TASK GOAL: Count the lines of the records below that contain the string "appoggiatura". Give only the number.

---------------

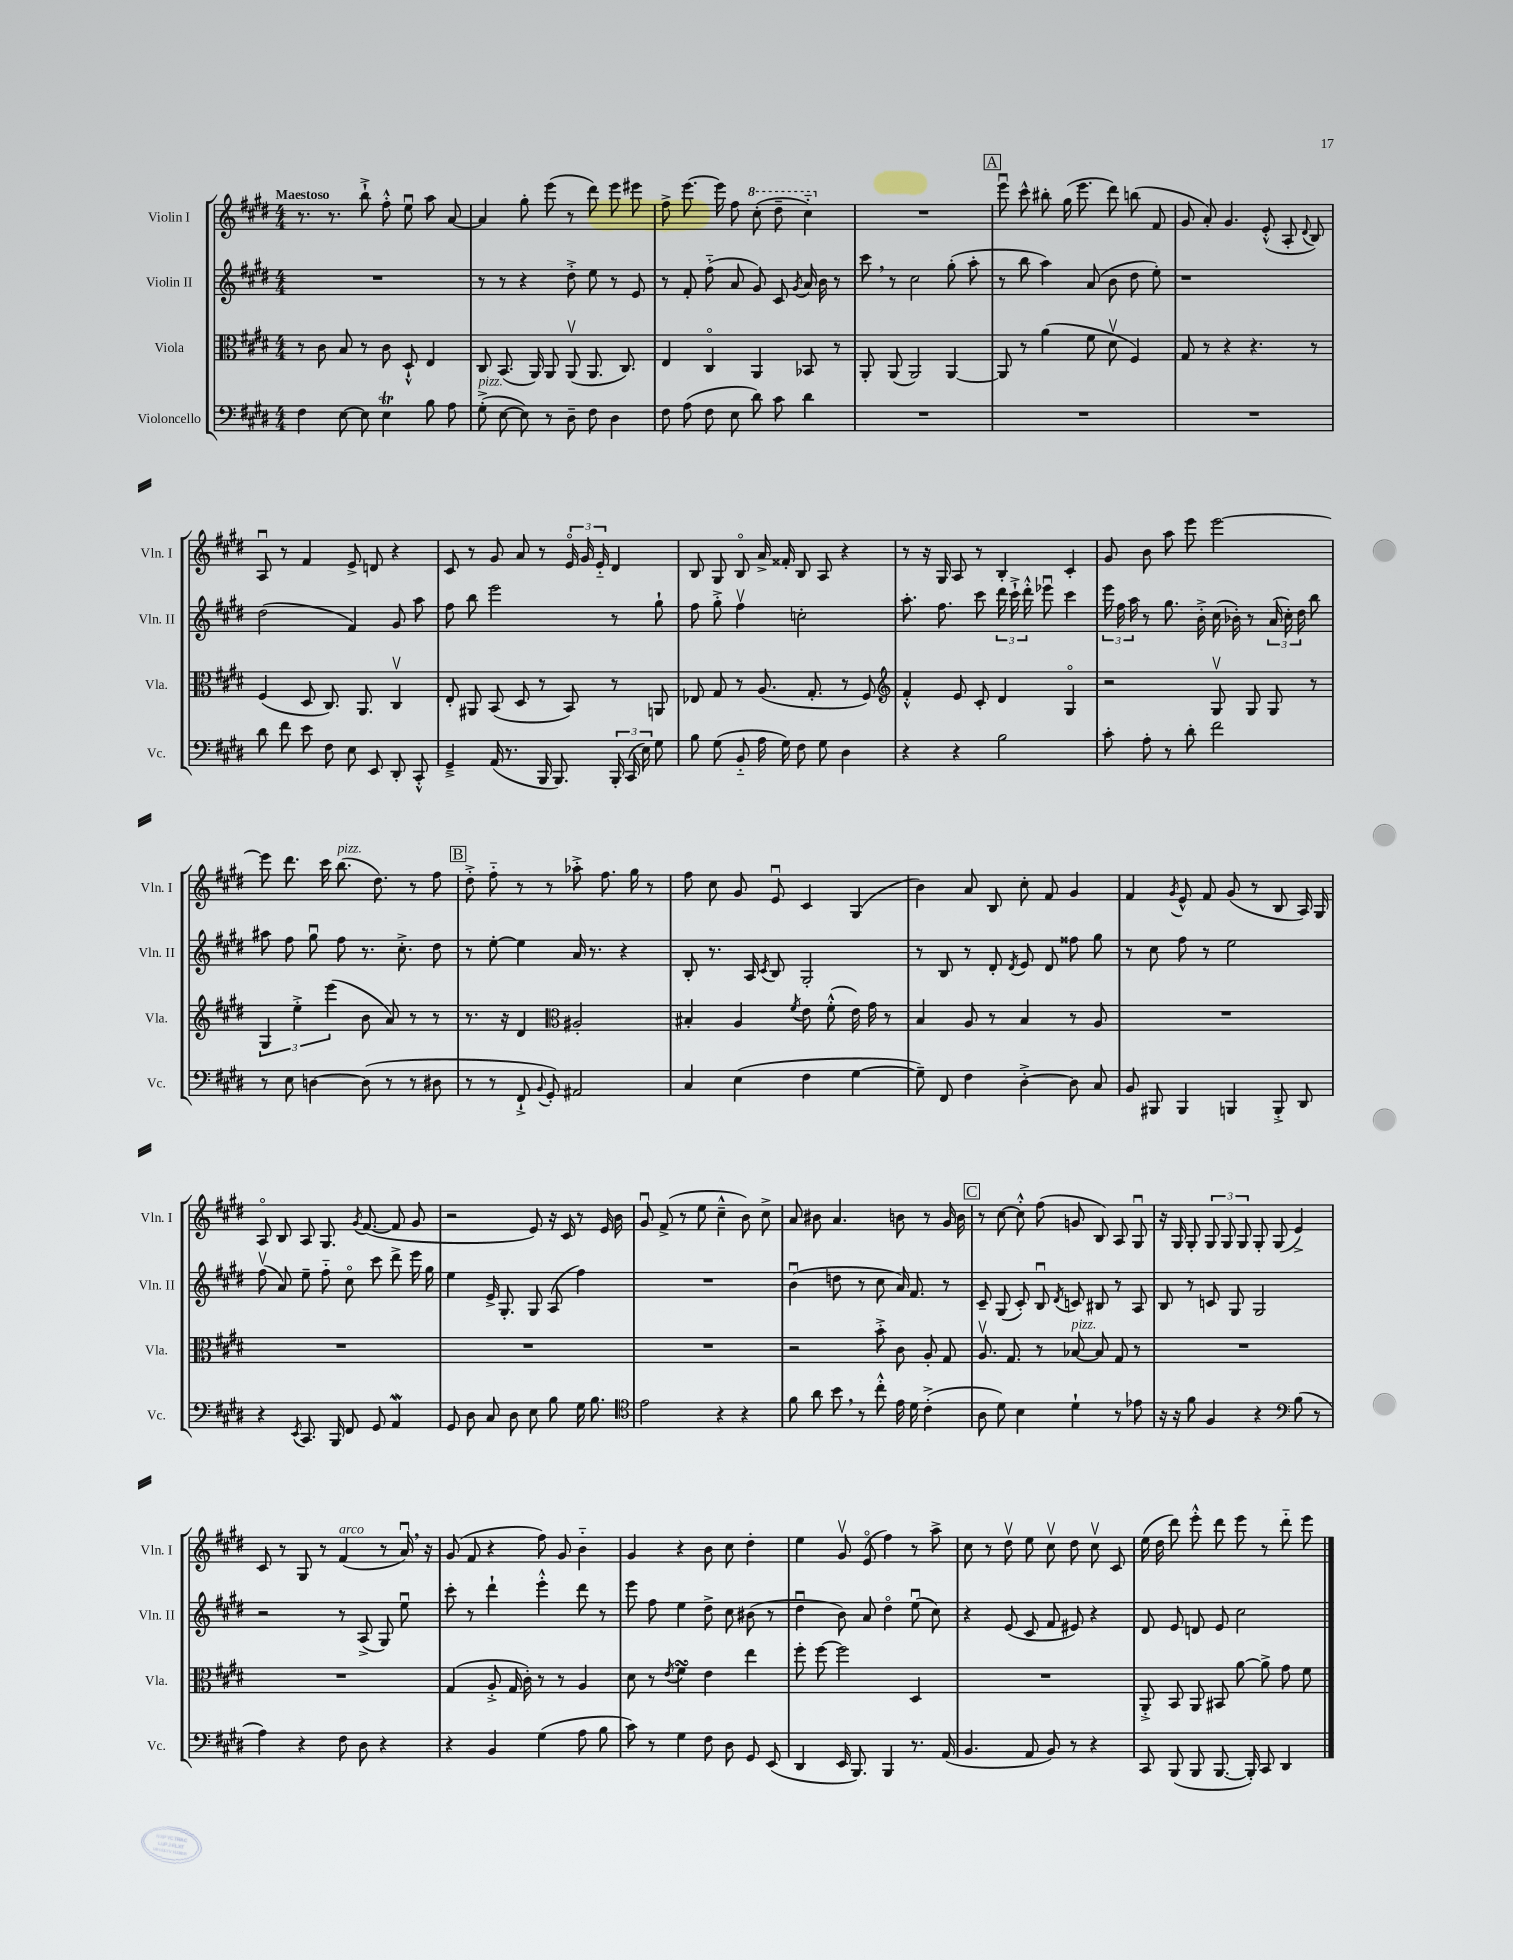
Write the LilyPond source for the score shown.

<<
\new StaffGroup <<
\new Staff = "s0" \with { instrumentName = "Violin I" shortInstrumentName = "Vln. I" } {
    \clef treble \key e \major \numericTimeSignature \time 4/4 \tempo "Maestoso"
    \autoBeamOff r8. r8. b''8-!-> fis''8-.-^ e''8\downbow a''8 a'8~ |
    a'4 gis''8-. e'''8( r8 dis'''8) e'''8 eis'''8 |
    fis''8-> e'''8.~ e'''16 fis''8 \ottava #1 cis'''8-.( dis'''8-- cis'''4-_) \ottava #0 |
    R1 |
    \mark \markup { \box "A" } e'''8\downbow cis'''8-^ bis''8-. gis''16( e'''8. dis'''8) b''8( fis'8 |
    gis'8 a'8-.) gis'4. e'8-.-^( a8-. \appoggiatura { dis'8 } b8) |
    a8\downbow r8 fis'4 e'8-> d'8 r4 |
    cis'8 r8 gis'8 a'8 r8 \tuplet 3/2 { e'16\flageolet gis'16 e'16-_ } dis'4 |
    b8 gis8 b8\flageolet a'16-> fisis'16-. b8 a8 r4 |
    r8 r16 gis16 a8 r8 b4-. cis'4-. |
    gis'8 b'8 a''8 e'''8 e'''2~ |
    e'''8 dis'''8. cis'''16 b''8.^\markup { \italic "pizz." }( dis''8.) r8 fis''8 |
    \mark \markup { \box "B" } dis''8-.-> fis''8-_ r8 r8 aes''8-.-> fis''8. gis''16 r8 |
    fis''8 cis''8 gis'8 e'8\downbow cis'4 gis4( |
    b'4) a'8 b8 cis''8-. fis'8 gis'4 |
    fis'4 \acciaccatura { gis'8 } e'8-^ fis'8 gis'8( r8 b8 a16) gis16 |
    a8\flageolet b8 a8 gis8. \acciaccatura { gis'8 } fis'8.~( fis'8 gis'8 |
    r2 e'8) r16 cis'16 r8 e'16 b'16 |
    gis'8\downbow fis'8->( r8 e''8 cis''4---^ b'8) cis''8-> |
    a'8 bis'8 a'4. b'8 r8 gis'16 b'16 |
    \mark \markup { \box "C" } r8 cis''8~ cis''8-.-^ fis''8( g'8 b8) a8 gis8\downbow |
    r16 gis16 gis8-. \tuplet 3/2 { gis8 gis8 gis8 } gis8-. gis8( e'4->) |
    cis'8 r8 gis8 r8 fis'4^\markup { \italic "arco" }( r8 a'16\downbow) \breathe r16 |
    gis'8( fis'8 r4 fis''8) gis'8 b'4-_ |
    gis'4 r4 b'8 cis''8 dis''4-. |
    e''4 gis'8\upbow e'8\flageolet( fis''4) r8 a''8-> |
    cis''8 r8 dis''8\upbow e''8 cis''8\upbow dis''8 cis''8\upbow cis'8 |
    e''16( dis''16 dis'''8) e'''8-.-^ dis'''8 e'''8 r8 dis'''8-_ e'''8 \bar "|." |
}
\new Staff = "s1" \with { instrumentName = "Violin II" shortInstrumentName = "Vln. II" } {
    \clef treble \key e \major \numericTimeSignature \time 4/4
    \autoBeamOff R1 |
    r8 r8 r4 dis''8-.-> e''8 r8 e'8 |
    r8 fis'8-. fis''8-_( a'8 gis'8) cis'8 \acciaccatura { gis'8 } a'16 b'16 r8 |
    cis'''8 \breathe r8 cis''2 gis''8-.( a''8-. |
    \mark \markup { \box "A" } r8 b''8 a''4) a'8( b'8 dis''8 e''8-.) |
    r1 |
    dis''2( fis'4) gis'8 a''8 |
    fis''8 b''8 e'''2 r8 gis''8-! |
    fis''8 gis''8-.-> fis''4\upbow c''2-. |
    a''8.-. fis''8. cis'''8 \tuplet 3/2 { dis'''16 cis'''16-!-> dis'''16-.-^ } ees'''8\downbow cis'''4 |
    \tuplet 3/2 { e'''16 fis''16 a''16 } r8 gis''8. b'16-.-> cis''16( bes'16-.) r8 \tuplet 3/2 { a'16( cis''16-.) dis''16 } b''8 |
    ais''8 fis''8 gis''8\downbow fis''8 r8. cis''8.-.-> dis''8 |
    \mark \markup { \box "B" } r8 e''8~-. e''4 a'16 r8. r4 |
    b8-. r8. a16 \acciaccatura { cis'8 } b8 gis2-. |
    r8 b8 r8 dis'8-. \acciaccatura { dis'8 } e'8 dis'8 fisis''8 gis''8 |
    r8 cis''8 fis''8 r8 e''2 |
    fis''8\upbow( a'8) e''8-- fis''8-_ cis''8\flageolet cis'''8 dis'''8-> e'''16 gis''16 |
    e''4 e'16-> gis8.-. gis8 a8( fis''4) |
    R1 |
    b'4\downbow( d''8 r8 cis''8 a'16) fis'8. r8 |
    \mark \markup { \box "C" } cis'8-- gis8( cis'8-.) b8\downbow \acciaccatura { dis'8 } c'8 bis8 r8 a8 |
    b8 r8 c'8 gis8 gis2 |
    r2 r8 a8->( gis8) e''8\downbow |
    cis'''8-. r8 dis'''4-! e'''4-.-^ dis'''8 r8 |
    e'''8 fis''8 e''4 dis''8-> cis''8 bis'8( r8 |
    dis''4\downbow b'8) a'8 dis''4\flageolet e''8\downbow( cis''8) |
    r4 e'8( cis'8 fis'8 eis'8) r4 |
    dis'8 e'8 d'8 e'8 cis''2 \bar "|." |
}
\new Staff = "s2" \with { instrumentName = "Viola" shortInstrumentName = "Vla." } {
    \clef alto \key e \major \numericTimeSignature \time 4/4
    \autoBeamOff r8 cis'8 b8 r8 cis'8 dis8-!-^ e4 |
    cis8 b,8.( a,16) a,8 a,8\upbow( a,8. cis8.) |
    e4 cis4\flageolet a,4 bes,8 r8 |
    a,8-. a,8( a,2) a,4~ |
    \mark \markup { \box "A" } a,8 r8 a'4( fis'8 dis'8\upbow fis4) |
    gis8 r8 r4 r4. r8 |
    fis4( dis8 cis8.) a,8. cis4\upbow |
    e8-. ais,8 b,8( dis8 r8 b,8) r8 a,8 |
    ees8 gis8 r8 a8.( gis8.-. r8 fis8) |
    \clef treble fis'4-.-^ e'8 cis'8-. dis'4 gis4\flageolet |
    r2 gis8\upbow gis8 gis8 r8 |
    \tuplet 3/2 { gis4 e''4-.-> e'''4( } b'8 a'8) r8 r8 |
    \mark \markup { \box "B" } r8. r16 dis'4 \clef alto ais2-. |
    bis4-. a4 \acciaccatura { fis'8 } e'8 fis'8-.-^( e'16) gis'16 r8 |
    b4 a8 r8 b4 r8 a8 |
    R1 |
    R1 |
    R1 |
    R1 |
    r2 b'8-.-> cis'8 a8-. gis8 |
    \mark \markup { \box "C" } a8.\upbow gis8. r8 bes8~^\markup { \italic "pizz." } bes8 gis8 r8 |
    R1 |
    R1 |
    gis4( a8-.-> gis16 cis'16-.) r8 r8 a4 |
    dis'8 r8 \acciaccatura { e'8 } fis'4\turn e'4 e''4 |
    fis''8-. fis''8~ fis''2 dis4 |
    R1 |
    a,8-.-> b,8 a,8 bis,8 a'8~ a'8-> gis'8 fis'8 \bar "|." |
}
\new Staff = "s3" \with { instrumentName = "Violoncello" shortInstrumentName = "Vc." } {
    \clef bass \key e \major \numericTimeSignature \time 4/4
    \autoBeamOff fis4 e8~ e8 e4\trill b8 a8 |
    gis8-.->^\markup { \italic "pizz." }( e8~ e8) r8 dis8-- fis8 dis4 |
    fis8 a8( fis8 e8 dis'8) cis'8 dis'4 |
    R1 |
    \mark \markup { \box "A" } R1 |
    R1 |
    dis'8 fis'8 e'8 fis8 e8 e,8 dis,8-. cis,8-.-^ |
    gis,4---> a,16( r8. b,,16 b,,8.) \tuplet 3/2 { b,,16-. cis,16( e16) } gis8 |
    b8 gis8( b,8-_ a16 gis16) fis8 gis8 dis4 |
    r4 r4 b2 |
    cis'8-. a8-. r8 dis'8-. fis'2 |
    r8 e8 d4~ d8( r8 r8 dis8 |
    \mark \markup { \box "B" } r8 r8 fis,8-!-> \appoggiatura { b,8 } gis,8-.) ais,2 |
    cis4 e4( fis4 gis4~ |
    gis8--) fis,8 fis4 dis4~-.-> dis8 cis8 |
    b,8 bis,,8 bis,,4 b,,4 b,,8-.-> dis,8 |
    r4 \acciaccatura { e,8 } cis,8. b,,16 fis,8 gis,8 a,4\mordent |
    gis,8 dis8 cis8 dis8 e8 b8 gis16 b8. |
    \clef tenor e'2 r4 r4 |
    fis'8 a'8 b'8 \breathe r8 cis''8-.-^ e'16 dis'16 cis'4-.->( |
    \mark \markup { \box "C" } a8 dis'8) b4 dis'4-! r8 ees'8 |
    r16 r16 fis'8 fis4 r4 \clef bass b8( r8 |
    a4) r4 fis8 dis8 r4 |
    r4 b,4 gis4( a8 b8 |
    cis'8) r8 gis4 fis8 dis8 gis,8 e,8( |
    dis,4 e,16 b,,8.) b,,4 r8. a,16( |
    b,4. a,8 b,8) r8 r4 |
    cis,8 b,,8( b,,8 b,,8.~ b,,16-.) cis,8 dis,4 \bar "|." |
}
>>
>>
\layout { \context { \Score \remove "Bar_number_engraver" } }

---------------

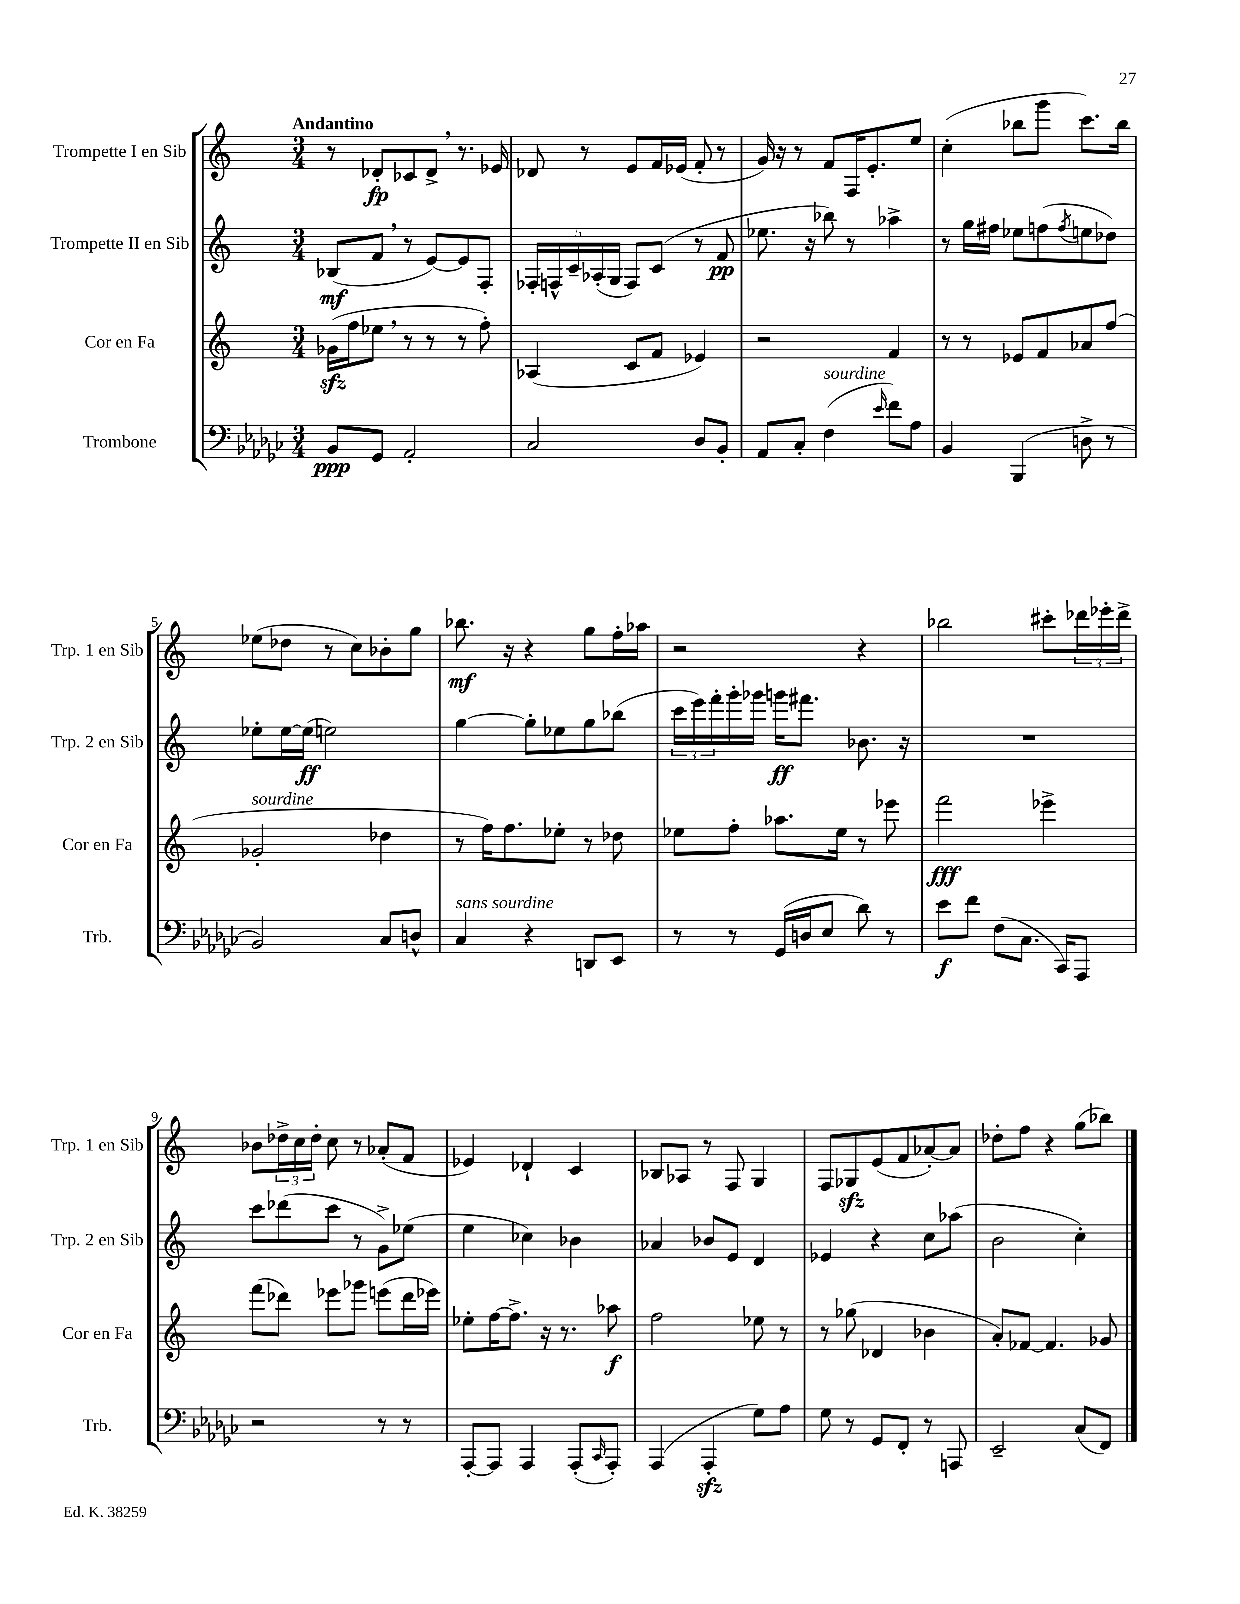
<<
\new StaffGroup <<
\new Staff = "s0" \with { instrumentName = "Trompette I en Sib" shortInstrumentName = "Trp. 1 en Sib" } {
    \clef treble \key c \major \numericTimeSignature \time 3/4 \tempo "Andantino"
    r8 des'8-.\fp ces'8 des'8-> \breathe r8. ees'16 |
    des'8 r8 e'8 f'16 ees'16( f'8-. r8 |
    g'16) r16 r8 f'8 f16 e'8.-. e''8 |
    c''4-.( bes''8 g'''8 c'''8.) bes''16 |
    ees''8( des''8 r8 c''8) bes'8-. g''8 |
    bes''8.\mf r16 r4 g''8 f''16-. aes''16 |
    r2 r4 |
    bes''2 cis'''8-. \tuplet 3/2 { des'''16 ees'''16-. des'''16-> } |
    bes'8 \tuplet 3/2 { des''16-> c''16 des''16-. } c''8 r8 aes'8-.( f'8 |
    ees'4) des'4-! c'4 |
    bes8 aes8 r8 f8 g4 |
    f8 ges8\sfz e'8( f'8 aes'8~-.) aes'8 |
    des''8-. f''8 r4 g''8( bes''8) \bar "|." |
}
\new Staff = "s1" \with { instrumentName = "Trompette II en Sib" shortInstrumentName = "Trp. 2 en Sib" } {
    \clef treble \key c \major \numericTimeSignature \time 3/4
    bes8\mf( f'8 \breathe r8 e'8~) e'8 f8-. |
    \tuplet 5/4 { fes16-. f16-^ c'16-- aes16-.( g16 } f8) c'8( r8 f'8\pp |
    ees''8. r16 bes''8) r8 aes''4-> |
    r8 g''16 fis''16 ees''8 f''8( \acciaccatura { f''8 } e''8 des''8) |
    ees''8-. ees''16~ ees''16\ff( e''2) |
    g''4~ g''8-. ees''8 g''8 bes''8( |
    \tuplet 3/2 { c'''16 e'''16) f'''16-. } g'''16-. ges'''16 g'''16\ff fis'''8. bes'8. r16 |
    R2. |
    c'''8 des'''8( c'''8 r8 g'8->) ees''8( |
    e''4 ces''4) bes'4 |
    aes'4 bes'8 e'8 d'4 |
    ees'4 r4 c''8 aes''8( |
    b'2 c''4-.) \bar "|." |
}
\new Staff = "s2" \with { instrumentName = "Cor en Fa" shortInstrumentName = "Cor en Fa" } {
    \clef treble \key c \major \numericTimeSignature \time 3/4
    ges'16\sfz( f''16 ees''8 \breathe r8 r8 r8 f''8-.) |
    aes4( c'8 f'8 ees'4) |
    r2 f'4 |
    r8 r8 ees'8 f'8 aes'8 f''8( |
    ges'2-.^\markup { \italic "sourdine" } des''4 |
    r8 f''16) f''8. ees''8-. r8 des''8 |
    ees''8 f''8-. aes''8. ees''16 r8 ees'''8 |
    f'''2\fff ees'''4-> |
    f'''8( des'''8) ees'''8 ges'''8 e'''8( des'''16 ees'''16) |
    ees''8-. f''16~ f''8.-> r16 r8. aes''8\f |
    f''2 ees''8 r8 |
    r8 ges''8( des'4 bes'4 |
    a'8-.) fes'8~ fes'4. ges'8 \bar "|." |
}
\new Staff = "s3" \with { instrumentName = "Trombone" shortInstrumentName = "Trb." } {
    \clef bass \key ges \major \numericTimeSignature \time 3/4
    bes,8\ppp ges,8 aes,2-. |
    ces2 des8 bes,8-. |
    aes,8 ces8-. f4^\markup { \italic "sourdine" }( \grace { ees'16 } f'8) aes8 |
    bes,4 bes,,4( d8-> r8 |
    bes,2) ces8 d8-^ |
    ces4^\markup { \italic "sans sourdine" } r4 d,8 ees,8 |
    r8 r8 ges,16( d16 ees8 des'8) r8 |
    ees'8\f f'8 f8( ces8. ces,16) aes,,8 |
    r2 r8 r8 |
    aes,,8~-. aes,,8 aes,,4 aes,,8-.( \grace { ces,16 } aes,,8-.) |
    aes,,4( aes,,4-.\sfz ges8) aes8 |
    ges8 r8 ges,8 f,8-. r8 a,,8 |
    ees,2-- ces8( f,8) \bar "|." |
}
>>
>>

---------------

RESULT FOR THIS TASK: 2